++++ DATASET CONTENT ++++

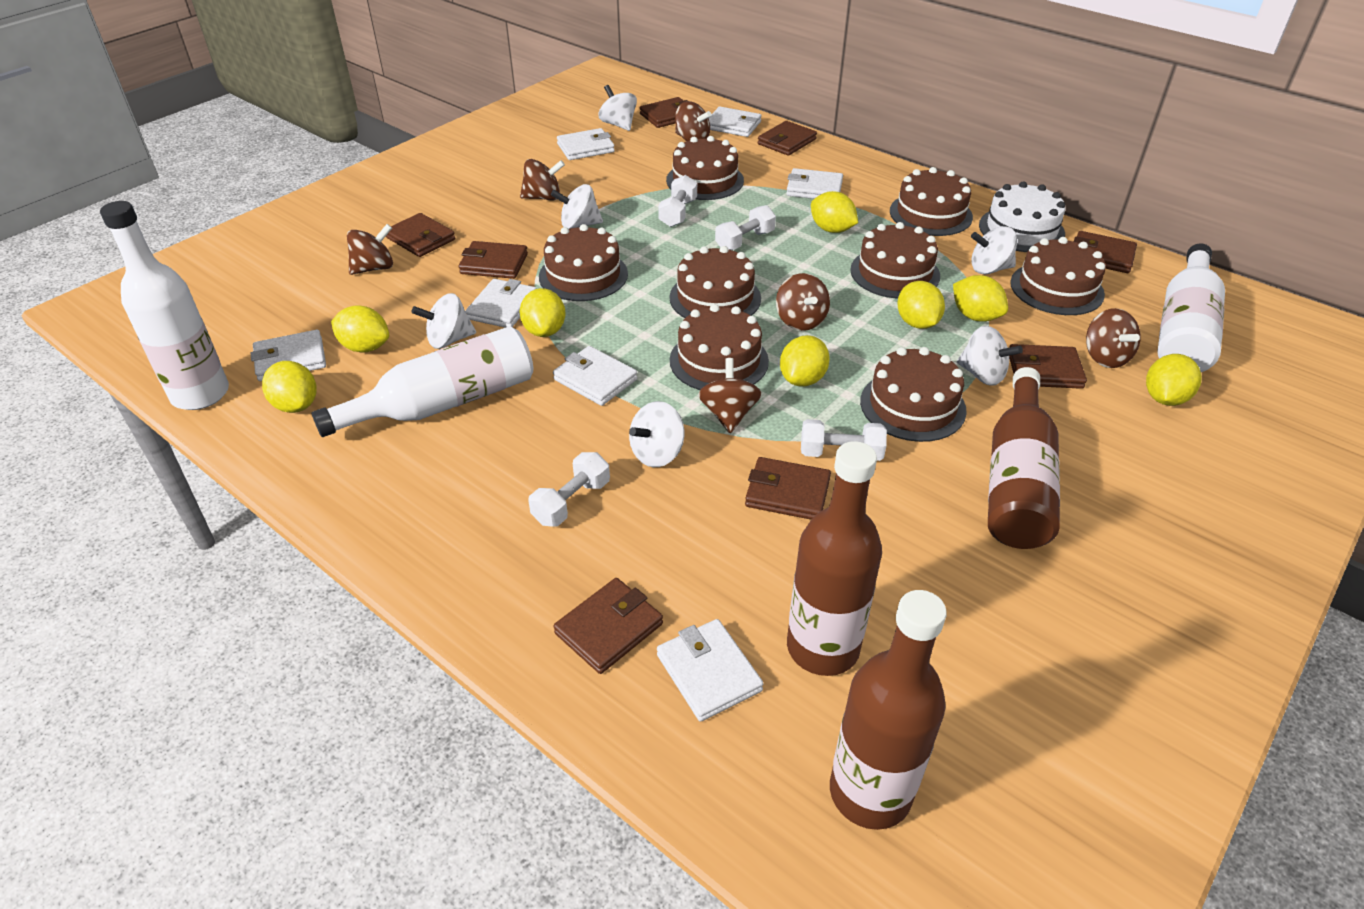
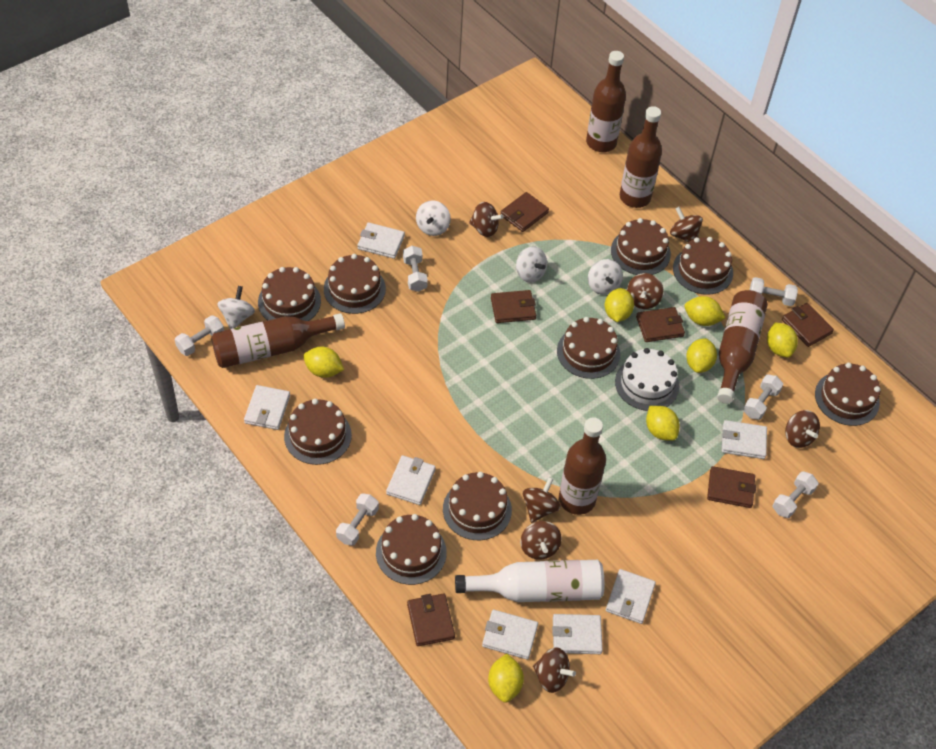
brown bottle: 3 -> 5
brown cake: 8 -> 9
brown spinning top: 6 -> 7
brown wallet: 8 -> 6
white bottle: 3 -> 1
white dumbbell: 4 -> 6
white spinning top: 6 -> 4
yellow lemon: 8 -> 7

++++
++++ DATASET CONTENT ++++

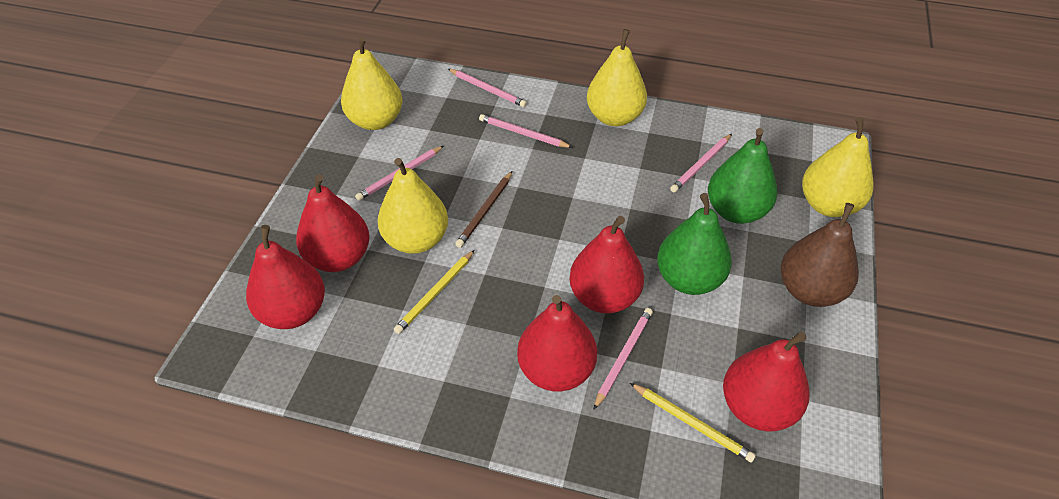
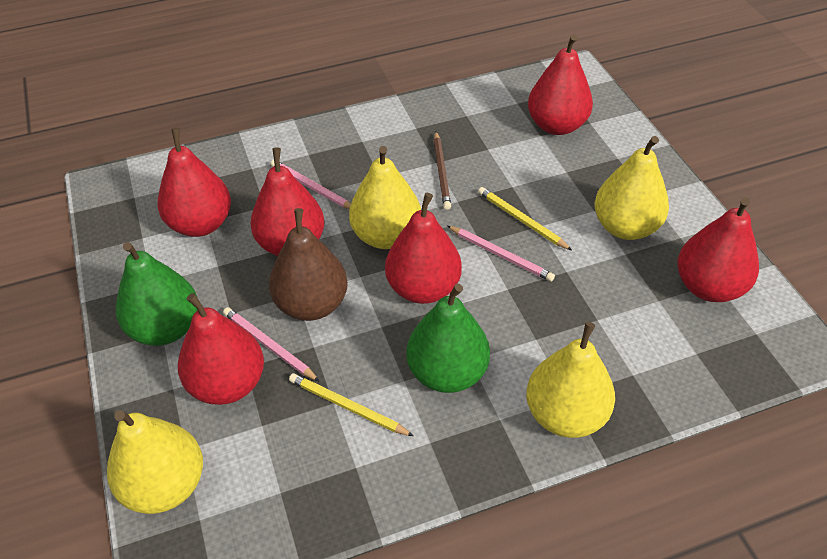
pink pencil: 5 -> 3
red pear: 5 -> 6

++++

# [WHAT YOU SHOULD DO]
Your task is to find each line in the entries that contains the string "white" and copy it.

# [YOUR RESPONSE]
white bottle: 3 -> 1
white dumbbell: 4 -> 6
white spinning top: 6 -> 4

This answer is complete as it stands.